— Your task —
Please set down, unchanged, each line from the one with "white brick B3:B6" to the final line of the data below, both included. Drop the pictures.
= Beginning of Section =
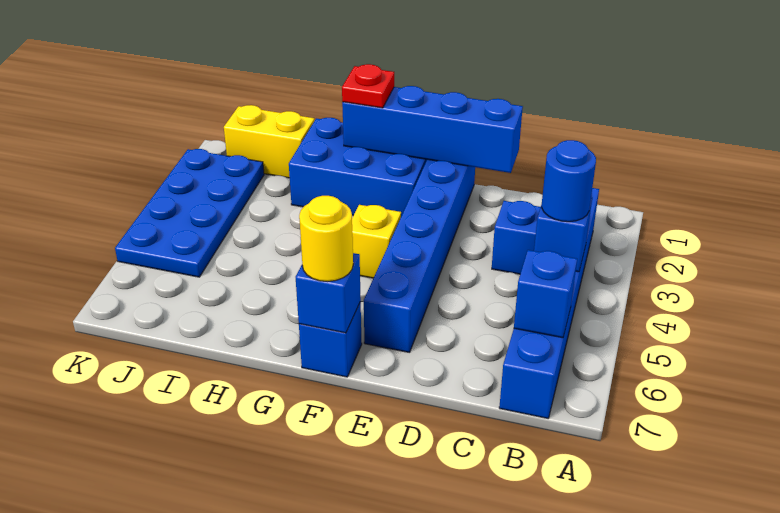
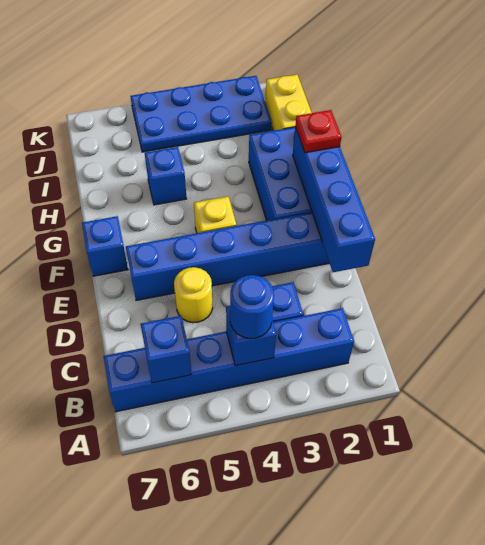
blue brick F7 level 2 -> blue brick H5 level 1
yellow round brick F7 level 3 -> yellow round brick D5 level 1

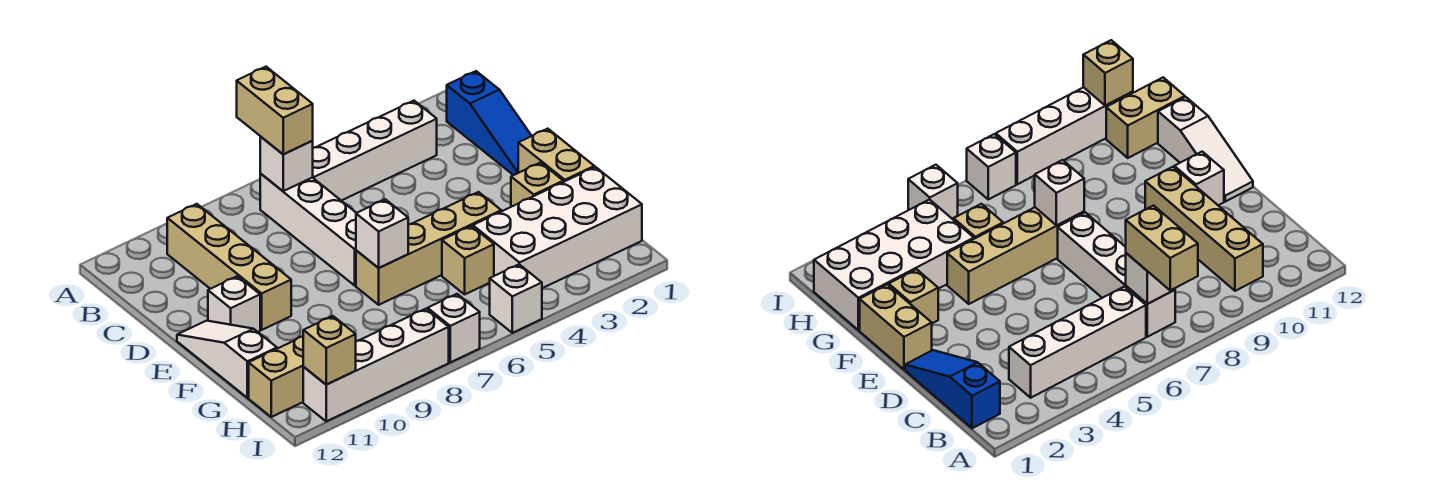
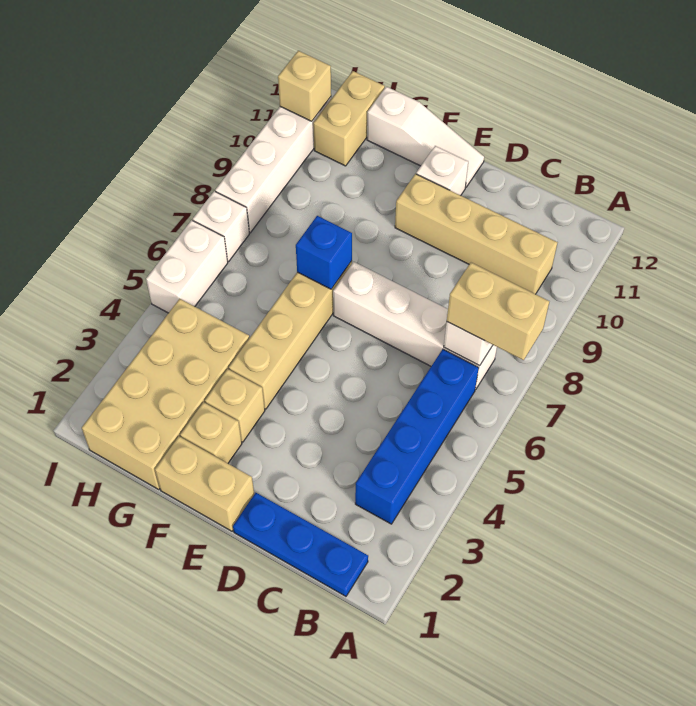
blue slope B1:D1 level 1 top B -> blue plate B1:D1 level 1
white brick B3:B6 level 1 -> blue brick B3:B6 level 1
white brick F7 level 2 -> blue brick F7 level 2
white brick G1:H4 level 1 -> tan brick G1:H4 level 1
tan brick G5 level 1 -> tan brick F3 level 1
white brick I5 level 1 -> white brick I5:I6 level 1

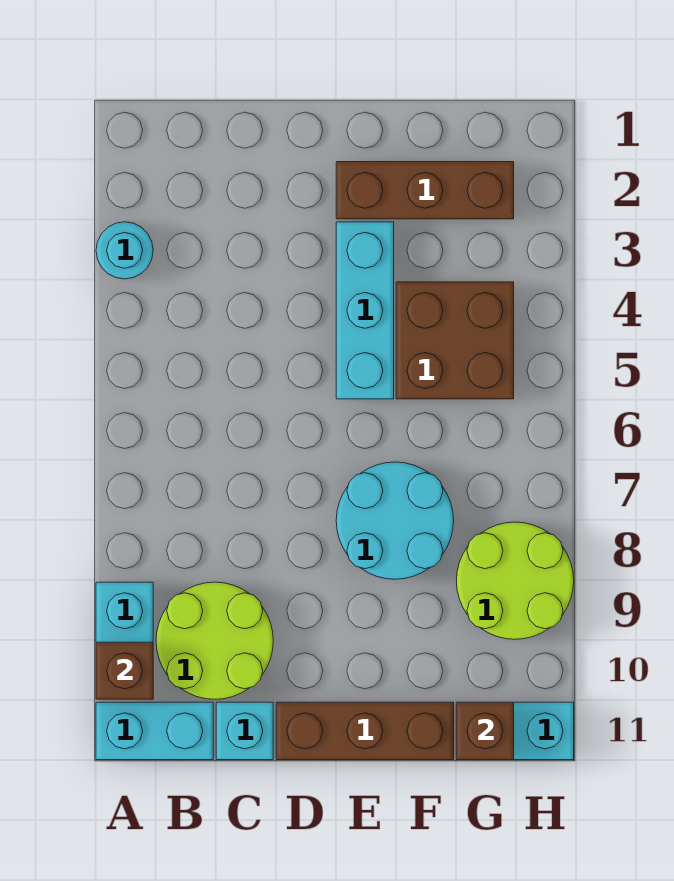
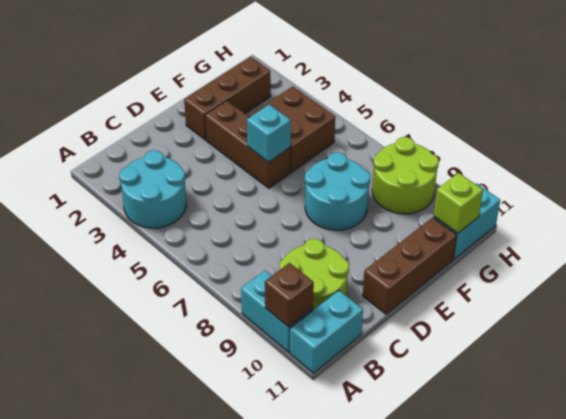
cyan round brick A3 level 1 -> cyan round brick A3:B4 level 1
cyan brick C11 level 1 -> cyan brick E5 level 2
cyan brick E3:E5 level 1 -> brown brick E3:E5 level 1
brown brick G11 level 2 -> lime brick G11 level 2

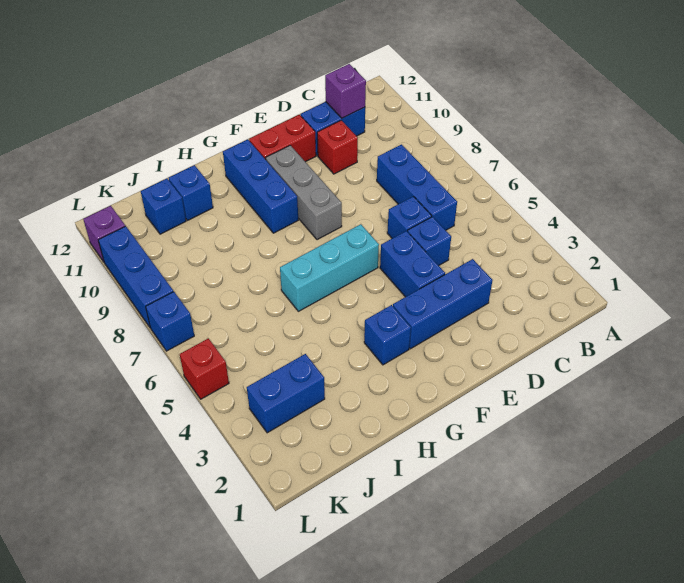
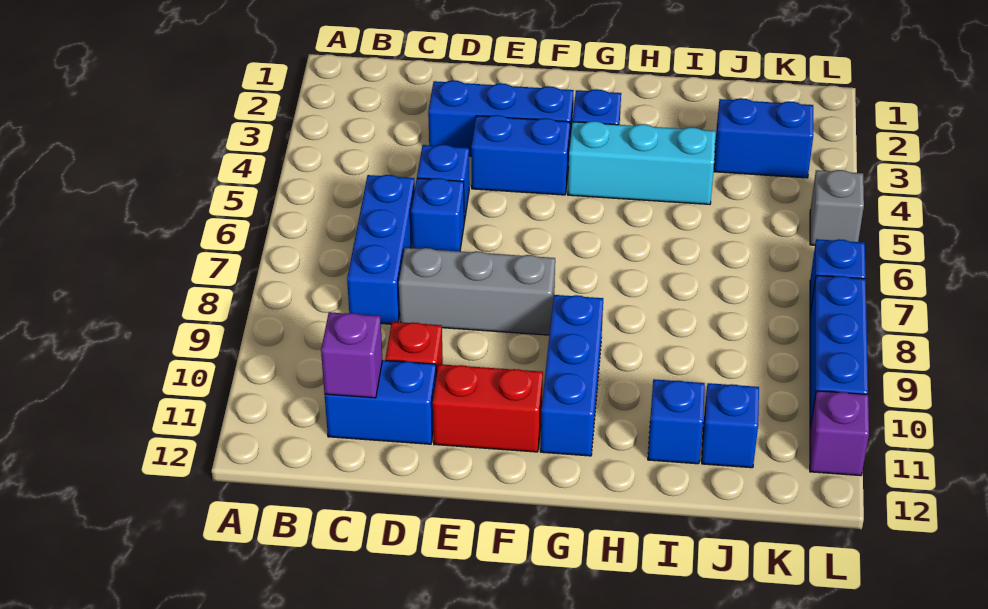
blue brick E4:E5 level 1 -> blue brick E4:F4 level 1
cyan brick F6:H6 level 1 -> cyan brick G4:I4 level 1
grey brick F8:F10 level 1 -> grey brick D8:F8 level 1
red brick L5 level 1 -> grey brick L5 level 1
= End of Section =
— Task answer —
white brick B3:B6 level 1 -> blue brick B3:B6 level 1
white brick F7 level 2 -> blue brick F7 level 2
white brick G1:H4 level 1 -> tan brick G1:H4 level 1
tan brick G5 level 1 -> tan brick F3 level 1
white brick I5 level 1 -> white brick I5:I6 level 1

cyan round brick A3 level 1 -> cyan round brick A3:B4 level 1
cyan brick C11 level 1 -> cyan brick E5 level 2
cyan brick E3:E5 level 1 -> brown brick E3:E5 level 1
brown brick G11 level 2 -> lime brick G11 level 2

blue brick E4:E5 level 1 -> blue brick E4:F4 level 1
cyan brick F6:H6 level 1 -> cyan brick G4:I4 level 1
grey brick F8:F10 level 1 -> grey brick D8:F8 level 1
red brick L5 level 1 -> grey brick L5 level 1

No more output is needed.